■ EXERCISE GOAL ■
Leave out the pictures, and retype the remaining data exactly.

■ INPUT DATA ■
# # # #

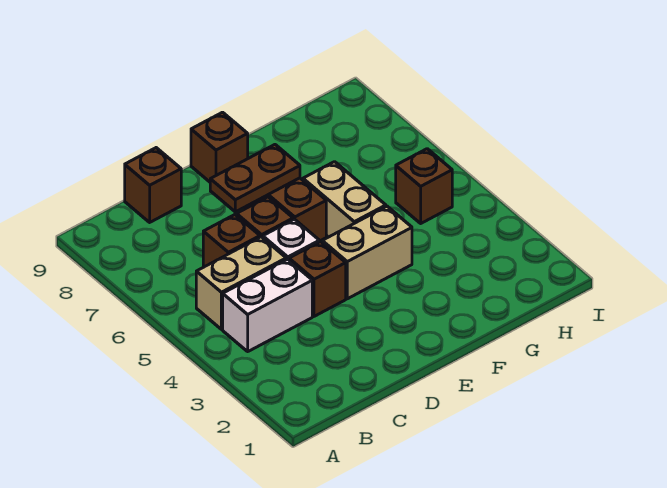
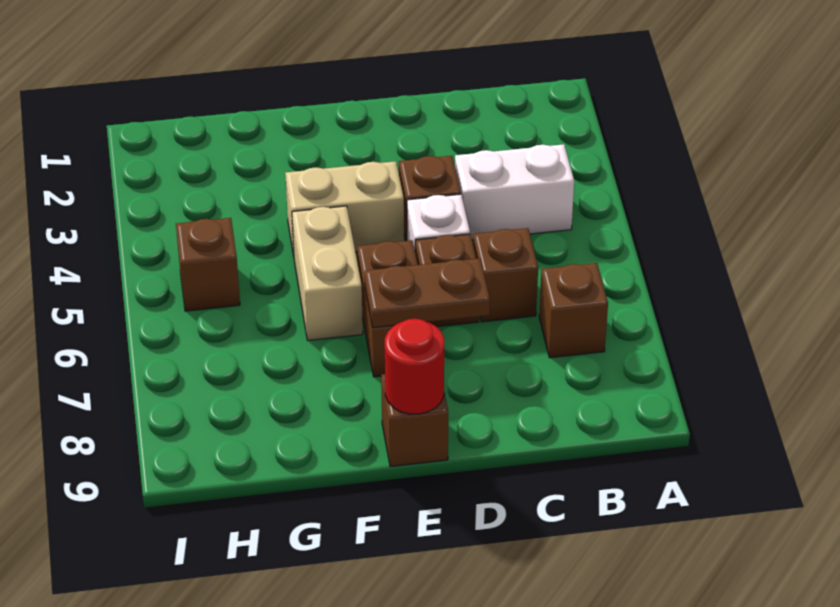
tan brick B5:C5 level 1 -> none
brown brick C9 level 1 -> brown brick B7 level 1
none -> red round brick E9 level 2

# # # #

■ REPLY ■
tan brick B5:C5 level 1 -> none
brown brick C9 level 1 -> brown brick B7 level 1
none -> red round brick E9 level 2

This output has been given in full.